▸ **What you will do**
Return exactly the lines of the records below, starting at the line that contains "pink donut [283,443,310,469] -> none" and ending at the line that contains "none -> black mushroom [242,171,275,202]", with both of those lines kept.

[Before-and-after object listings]
BEGIN

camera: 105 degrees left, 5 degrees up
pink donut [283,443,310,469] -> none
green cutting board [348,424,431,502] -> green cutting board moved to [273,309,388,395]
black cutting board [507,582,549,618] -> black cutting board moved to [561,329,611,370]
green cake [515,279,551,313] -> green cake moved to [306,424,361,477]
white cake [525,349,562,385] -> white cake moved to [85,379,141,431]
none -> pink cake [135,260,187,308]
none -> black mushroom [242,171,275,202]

END
BEGIN

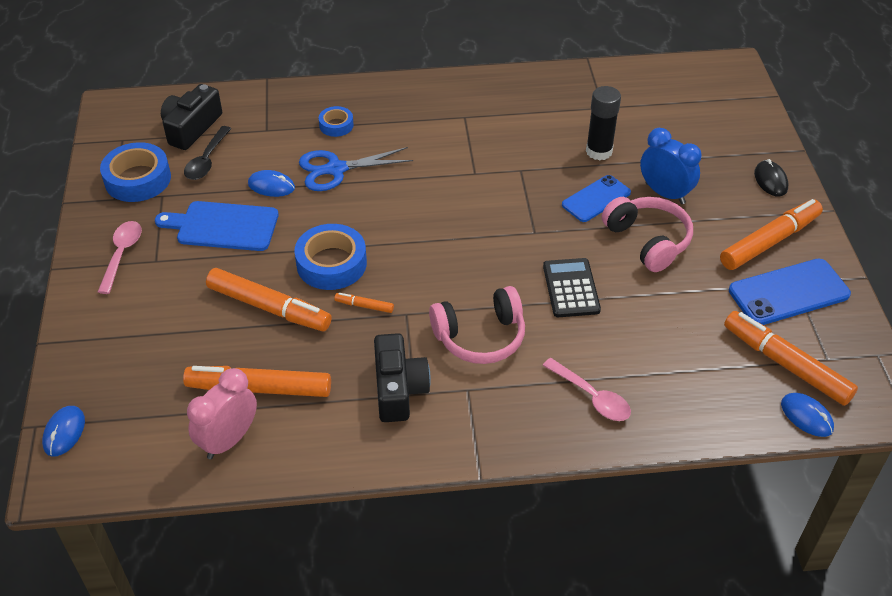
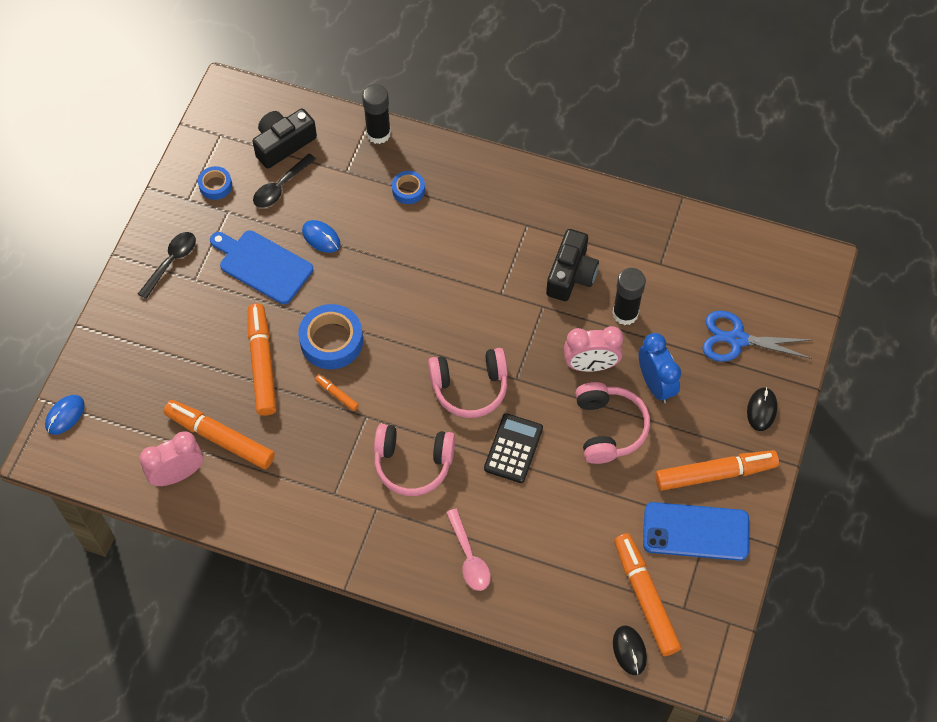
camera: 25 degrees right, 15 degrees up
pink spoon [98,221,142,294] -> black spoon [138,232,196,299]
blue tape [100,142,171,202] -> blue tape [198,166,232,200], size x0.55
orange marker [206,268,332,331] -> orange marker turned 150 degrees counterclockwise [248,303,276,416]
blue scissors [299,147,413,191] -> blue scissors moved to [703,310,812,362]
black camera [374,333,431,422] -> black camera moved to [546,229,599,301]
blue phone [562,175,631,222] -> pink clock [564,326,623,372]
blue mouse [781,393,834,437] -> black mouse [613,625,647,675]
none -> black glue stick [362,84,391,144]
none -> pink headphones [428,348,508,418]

END

▸ **Answer area**
pink donut [283,443,310,469] -> none
green cutting board [348,424,431,502] -> green cutting board moved to [273,309,388,395]
black cutting board [507,582,549,618] -> black cutting board moved to [561,329,611,370]
green cake [515,279,551,313] -> green cake moved to [306,424,361,477]
white cake [525,349,562,385] -> white cake moved to [85,379,141,431]
none -> pink cake [135,260,187,308]
none -> black mushroom [242,171,275,202]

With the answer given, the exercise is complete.